*** Block opens ***

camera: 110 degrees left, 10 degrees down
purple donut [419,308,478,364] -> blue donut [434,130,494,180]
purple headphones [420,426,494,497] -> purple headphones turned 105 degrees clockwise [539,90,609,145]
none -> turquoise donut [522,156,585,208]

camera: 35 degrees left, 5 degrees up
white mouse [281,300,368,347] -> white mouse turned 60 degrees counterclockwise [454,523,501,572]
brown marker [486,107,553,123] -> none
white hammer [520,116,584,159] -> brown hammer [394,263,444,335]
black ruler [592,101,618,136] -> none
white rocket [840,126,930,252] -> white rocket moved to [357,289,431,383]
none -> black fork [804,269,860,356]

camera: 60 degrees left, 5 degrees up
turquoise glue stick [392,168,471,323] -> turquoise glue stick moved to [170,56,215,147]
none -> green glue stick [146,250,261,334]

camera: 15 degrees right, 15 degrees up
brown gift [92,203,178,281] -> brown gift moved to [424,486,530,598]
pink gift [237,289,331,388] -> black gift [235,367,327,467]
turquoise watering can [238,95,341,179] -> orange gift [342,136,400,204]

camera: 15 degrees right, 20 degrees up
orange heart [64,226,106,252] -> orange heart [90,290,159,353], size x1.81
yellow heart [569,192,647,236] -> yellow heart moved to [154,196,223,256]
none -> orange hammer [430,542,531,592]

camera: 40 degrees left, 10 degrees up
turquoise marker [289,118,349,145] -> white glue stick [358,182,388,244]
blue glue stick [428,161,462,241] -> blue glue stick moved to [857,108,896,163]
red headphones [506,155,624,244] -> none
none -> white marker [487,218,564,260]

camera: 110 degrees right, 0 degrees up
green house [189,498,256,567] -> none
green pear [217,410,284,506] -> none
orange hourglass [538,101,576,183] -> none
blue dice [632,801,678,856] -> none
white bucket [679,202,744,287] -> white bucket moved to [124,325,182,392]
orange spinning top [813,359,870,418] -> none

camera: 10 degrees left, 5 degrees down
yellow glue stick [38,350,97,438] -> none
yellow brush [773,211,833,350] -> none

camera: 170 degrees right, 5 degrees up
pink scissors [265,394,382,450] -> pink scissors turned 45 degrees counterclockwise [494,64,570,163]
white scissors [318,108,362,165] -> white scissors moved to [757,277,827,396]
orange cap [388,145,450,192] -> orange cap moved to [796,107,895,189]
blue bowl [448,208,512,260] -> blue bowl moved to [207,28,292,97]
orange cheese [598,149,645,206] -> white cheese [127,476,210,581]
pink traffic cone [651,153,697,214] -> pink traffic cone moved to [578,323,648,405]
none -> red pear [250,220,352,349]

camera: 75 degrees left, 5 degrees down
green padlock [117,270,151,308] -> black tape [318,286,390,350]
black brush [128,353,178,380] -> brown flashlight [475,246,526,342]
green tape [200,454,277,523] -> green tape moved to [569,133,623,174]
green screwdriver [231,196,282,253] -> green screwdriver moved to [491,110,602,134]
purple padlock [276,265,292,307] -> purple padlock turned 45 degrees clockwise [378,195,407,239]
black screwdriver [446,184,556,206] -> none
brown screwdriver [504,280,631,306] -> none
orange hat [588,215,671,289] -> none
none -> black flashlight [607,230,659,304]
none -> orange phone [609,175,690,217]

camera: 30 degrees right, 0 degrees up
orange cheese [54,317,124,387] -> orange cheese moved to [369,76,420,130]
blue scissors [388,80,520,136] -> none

*** Block closes ***

**What needs to be done**
Only the lines above starting at the one containing "orange heart [64,226,106,252]" and ending at the one containing "none -> orange phone [609,175,690,217]", both included, are to be returned, exactly as they read.

**Response area**
orange heart [64,226,106,252] -> orange heart [90,290,159,353], size x1.81
yellow heart [569,192,647,236] -> yellow heart moved to [154,196,223,256]
none -> orange hammer [430,542,531,592]

camera: 40 degrees left, 10 degrees up
turquoise marker [289,118,349,145] -> white glue stick [358,182,388,244]
blue glue stick [428,161,462,241] -> blue glue stick moved to [857,108,896,163]
red headphones [506,155,624,244] -> none
none -> white marker [487,218,564,260]

camera: 110 degrees right, 0 degrees up
green house [189,498,256,567] -> none
green pear [217,410,284,506] -> none
orange hourglass [538,101,576,183] -> none
blue dice [632,801,678,856] -> none
white bucket [679,202,744,287] -> white bucket moved to [124,325,182,392]
orange spinning top [813,359,870,418] -> none

camera: 10 degrees left, 5 degrees down
yellow glue stick [38,350,97,438] -> none
yellow brush [773,211,833,350] -> none

camera: 170 degrees right, 5 degrees up
pink scissors [265,394,382,450] -> pink scissors turned 45 degrees counterclockwise [494,64,570,163]
white scissors [318,108,362,165] -> white scissors moved to [757,277,827,396]
orange cap [388,145,450,192] -> orange cap moved to [796,107,895,189]
blue bowl [448,208,512,260] -> blue bowl moved to [207,28,292,97]
orange cheese [598,149,645,206] -> white cheese [127,476,210,581]
pink traffic cone [651,153,697,214] -> pink traffic cone moved to [578,323,648,405]
none -> red pear [250,220,352,349]

camera: 75 degrees left, 5 degrees down
green padlock [117,270,151,308] -> black tape [318,286,390,350]
black brush [128,353,178,380] -> brown flashlight [475,246,526,342]
green tape [200,454,277,523] -> green tape moved to [569,133,623,174]
green screwdriver [231,196,282,253] -> green screwdriver moved to [491,110,602,134]
purple padlock [276,265,292,307] -> purple padlock turned 45 degrees clockwise [378,195,407,239]
black screwdriver [446,184,556,206] -> none
brown screwdriver [504,280,631,306] -> none
orange hat [588,215,671,289] -> none
none -> black flashlight [607,230,659,304]
none -> orange phone [609,175,690,217]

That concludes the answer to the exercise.